BEGIN MATERIAL SHOWN

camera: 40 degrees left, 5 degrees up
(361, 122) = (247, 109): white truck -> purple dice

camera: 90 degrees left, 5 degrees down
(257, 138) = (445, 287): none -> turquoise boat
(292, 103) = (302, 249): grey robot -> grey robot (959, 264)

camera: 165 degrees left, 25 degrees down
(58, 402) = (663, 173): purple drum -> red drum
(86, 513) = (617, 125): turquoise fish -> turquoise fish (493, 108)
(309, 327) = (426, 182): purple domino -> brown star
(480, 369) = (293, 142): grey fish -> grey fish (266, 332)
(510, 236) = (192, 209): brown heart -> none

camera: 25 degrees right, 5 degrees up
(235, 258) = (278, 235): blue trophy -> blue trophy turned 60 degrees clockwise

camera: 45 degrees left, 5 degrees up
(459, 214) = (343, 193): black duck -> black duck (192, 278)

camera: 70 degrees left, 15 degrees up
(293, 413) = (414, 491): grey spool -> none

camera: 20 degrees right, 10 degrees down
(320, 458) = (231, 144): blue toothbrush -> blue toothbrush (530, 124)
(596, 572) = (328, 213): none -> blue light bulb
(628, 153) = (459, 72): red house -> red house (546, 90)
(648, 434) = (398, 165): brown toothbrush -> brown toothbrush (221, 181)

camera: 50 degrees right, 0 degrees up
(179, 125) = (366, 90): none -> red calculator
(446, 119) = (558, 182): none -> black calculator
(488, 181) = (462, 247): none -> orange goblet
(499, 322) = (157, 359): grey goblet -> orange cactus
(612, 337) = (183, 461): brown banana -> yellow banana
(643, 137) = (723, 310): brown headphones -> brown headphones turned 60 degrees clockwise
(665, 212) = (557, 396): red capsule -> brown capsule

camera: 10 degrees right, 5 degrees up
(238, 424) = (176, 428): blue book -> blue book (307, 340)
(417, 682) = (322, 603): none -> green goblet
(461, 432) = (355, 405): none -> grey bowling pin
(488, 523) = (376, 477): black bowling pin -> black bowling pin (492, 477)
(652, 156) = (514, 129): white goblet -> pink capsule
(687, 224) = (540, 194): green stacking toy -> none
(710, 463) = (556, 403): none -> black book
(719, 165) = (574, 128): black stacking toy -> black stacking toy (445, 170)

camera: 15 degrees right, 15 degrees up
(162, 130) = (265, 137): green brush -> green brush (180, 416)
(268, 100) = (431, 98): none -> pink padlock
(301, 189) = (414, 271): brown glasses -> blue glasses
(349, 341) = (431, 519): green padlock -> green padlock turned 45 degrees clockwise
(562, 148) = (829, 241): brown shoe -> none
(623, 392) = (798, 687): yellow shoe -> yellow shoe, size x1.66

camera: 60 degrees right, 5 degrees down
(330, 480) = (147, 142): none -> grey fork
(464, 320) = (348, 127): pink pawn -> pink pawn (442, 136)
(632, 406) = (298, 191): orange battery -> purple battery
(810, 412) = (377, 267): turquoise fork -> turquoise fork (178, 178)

END MATERIAL SHOWN

BRIEF - Take every line above that includes "clockwise" and list it.

ANSWER TO THIS TASK -
(235, 258) = (278, 235): blue trophy -> blue trophy turned 60 degrees clockwise
(643, 137) = (723, 310): brown headphones -> brown headphones turned 60 degrees clockwise
(349, 341) = (431, 519): green padlock -> green padlock turned 45 degrees clockwise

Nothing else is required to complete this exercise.